▶ _TASK REQUIREMENTS_
Gather each line of the data below that contains the string "TupletNumber".

▶ _DATA TO USE_
________________________

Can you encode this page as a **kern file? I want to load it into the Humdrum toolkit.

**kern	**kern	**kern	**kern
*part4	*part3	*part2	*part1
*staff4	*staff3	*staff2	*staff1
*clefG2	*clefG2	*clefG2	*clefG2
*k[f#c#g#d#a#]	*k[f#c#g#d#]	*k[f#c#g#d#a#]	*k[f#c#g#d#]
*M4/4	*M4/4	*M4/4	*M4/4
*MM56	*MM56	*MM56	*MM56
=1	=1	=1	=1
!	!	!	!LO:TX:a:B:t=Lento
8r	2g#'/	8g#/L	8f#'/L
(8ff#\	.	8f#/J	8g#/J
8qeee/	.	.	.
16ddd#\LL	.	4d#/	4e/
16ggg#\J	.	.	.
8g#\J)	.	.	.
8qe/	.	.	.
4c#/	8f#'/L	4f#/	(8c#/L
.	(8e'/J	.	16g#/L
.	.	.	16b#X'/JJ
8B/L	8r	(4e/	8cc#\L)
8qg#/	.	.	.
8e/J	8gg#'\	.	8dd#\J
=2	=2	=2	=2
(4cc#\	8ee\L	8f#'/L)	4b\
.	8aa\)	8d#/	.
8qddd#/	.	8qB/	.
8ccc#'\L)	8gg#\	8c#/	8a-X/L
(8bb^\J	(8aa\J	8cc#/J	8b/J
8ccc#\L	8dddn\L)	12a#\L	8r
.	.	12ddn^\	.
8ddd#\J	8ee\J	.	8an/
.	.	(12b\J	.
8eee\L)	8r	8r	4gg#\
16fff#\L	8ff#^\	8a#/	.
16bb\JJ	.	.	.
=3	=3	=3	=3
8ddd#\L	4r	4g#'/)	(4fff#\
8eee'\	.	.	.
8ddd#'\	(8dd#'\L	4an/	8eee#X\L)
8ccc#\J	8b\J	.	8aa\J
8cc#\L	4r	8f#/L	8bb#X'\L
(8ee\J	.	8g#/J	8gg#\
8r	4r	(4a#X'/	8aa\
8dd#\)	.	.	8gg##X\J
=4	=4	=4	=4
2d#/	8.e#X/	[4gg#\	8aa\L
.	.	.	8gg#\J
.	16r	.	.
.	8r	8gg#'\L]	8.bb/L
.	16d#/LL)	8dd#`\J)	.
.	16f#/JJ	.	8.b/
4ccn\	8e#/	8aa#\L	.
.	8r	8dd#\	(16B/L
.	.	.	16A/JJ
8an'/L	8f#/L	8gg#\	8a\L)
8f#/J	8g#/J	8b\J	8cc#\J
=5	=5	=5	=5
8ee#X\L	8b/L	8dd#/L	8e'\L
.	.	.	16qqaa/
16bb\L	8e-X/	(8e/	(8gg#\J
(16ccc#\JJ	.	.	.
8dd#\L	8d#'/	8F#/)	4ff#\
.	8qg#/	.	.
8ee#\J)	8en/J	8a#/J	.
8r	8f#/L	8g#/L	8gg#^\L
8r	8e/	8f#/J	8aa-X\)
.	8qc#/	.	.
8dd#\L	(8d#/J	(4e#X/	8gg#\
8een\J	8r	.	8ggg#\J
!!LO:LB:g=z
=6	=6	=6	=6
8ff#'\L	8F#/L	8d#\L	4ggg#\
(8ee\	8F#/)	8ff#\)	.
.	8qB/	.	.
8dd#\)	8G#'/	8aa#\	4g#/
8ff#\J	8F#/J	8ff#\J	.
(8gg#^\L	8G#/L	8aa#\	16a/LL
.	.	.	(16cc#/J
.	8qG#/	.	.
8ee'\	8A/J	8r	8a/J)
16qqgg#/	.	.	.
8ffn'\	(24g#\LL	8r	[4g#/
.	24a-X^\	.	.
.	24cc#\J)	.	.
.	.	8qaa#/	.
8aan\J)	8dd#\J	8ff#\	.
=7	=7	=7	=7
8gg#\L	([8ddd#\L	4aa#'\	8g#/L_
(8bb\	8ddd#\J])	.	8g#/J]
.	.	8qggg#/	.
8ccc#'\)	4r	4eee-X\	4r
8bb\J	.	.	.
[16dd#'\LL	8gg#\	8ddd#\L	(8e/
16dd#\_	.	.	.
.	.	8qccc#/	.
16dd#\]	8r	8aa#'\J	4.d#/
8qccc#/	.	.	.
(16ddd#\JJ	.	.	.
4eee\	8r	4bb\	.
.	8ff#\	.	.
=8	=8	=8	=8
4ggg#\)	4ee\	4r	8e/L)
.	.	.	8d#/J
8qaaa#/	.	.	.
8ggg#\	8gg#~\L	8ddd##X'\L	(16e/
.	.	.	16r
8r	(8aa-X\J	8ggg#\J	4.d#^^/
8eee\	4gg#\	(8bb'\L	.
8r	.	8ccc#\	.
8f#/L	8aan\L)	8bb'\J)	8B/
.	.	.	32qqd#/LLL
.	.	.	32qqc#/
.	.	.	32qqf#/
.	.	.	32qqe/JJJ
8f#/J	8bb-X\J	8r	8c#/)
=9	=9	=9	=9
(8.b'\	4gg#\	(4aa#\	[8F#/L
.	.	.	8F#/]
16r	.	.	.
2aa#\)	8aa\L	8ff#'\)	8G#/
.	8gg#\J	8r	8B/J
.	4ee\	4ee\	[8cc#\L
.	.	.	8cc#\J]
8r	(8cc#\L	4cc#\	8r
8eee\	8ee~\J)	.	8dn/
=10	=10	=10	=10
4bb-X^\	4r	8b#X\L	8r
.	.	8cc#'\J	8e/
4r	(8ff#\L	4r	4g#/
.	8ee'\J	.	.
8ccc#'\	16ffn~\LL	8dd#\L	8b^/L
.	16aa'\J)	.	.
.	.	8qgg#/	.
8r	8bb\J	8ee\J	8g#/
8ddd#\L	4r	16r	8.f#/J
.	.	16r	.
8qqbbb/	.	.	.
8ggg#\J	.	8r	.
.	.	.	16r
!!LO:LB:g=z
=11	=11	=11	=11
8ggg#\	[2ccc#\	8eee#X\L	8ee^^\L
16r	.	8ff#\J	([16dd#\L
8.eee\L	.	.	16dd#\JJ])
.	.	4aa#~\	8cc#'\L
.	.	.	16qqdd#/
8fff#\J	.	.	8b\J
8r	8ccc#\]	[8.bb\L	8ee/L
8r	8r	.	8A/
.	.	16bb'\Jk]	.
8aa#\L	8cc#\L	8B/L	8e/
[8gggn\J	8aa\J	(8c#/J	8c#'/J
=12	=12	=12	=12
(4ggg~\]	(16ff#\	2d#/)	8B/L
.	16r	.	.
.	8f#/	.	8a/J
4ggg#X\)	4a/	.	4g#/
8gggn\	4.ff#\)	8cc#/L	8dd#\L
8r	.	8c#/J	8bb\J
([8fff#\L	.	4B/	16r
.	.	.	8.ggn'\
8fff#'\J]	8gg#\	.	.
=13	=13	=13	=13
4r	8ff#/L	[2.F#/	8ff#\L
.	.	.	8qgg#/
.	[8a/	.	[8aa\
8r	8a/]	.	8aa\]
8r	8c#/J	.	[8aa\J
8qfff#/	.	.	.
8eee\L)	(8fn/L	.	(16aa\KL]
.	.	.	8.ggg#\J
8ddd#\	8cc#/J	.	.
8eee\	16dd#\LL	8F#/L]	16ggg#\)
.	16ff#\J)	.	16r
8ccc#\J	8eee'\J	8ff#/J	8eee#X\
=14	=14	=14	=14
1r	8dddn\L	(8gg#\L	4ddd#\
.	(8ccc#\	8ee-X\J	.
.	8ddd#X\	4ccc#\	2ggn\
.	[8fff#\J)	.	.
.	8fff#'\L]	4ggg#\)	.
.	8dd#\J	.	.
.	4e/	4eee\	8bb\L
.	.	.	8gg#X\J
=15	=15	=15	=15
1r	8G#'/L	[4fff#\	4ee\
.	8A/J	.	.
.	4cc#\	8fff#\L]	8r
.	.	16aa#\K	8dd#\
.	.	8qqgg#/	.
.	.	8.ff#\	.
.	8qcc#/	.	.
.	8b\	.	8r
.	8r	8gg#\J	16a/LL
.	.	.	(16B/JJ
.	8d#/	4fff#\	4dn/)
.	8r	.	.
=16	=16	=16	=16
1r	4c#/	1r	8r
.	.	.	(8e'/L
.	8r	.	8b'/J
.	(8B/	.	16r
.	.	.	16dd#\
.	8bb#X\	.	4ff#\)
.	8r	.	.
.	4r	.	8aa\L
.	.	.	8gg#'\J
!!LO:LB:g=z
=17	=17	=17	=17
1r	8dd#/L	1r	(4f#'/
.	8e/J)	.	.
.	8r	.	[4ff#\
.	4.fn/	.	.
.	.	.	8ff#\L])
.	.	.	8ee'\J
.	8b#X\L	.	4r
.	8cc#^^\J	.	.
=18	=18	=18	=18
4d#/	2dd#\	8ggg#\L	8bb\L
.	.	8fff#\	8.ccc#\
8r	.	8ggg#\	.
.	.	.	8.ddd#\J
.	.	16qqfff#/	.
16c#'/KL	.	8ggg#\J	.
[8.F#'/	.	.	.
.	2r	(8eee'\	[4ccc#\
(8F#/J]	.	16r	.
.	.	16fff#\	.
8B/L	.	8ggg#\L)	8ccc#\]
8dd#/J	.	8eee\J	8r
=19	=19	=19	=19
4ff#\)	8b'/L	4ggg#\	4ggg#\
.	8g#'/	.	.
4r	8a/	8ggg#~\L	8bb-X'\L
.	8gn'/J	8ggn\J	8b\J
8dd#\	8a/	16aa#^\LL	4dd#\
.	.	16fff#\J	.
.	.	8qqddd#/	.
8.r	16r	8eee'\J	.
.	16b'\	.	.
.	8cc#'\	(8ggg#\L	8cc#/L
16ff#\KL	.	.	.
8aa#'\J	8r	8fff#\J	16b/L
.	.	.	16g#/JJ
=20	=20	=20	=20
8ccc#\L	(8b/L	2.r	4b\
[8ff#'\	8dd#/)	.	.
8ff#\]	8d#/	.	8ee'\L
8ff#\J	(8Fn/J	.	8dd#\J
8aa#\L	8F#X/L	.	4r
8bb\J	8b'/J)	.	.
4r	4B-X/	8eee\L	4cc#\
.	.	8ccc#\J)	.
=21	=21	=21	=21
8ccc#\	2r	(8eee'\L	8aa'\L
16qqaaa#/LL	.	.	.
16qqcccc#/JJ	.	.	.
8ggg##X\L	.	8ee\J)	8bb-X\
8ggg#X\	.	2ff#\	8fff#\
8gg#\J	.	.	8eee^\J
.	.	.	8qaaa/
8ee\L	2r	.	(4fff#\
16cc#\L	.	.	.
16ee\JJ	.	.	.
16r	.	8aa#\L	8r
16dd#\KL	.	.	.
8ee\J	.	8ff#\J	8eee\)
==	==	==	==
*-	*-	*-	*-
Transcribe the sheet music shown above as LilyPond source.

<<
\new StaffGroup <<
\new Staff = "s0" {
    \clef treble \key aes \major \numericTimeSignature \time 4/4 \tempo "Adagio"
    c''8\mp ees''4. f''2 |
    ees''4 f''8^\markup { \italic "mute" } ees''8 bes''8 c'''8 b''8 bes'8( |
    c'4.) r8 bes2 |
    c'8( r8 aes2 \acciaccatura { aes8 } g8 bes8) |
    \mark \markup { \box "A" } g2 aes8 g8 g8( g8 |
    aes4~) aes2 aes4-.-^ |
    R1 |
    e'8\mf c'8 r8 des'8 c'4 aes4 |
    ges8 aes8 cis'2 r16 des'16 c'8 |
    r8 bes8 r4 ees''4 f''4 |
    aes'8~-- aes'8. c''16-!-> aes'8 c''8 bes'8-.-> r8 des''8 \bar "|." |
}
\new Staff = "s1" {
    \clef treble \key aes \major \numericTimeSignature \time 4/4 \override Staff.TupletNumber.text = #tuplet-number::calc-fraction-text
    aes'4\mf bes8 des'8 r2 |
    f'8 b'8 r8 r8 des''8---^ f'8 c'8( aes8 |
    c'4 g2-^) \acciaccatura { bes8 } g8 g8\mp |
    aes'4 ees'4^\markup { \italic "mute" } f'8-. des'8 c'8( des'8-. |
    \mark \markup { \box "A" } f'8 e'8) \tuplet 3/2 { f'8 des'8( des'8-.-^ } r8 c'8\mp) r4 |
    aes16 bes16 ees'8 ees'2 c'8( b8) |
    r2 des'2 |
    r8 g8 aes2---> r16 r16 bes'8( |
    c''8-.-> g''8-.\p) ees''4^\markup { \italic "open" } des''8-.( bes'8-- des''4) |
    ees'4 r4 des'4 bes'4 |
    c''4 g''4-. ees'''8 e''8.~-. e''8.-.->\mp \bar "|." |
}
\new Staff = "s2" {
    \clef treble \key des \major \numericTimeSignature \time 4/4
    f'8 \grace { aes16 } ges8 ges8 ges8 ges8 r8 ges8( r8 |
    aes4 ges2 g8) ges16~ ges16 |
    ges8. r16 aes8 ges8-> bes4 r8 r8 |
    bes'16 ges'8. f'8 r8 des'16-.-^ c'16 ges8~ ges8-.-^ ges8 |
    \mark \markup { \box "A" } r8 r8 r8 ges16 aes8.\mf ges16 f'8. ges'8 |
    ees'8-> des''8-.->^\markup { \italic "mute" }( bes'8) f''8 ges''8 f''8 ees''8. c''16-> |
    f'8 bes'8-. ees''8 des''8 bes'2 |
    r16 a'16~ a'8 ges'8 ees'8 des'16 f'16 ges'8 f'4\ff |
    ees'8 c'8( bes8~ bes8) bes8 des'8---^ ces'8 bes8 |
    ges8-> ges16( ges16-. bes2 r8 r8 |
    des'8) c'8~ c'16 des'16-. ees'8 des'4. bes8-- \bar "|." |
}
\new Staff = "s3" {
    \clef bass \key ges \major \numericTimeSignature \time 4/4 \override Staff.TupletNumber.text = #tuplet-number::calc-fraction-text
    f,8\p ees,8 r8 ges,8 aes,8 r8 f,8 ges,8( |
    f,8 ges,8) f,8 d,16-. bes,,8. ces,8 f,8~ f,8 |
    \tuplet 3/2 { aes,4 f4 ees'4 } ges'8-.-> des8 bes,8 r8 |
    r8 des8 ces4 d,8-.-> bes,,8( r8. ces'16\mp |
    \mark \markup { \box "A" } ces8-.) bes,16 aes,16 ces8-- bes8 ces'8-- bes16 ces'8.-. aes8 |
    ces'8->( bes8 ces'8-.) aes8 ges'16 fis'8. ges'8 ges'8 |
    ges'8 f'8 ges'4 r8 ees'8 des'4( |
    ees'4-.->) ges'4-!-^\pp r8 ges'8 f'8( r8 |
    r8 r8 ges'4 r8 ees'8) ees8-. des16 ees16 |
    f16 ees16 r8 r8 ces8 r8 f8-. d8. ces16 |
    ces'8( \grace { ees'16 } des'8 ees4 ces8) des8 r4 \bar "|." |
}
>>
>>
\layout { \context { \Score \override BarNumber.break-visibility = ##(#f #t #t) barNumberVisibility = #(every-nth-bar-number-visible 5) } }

________________________

▶ _FINISHED TASK_
    \clef treble \key aes \major \numericTimeSignature \time 4/4 \override Staff.TupletNumber.text = #tuplet-number::calc-fraction-text
    \clef bass \key ges \major \numericTimeSignature \time 4/4 \override Staff.TupletNumber.text = #tuplet-number::calc-fraction-text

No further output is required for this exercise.